• **REQUIRED ACTION**
Write out the line that has "camera: 170 degrees right, 15 degrees up" in it, along with each line that comes after it until the listing ends, and add nothing.

• **DATA EXCERPTS**
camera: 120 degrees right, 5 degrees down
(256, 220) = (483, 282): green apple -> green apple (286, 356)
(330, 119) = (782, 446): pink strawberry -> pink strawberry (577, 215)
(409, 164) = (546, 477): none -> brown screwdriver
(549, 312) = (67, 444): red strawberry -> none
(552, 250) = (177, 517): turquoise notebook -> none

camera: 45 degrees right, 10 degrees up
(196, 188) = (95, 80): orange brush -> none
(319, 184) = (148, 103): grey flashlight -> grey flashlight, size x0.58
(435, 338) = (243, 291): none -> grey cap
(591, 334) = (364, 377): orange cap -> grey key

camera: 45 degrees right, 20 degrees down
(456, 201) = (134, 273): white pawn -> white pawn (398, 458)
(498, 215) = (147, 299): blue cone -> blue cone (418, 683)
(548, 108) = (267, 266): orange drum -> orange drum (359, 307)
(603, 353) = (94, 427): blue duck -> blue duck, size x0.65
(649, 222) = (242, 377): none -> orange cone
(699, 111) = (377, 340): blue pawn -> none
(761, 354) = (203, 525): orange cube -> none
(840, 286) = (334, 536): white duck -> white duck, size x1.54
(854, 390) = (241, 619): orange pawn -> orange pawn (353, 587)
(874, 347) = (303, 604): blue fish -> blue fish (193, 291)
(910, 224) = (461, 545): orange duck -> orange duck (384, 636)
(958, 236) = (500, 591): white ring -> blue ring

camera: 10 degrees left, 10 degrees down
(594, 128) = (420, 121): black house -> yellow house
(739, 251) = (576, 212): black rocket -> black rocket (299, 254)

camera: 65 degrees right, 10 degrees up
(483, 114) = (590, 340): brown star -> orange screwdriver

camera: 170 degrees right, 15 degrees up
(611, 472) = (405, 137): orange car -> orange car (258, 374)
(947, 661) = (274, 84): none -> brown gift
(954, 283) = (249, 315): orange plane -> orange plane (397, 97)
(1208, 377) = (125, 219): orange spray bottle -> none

• **SOLVED EXERCISE**
camera: 170 degrees right, 15 degrees up
(611, 472) = (405, 137): orange car -> orange car (258, 374)
(947, 661) = (274, 84): none -> brown gift
(954, 283) = (249, 315): orange plane -> orange plane (397, 97)
(1208, 377) = (125, 219): orange spray bottle -> none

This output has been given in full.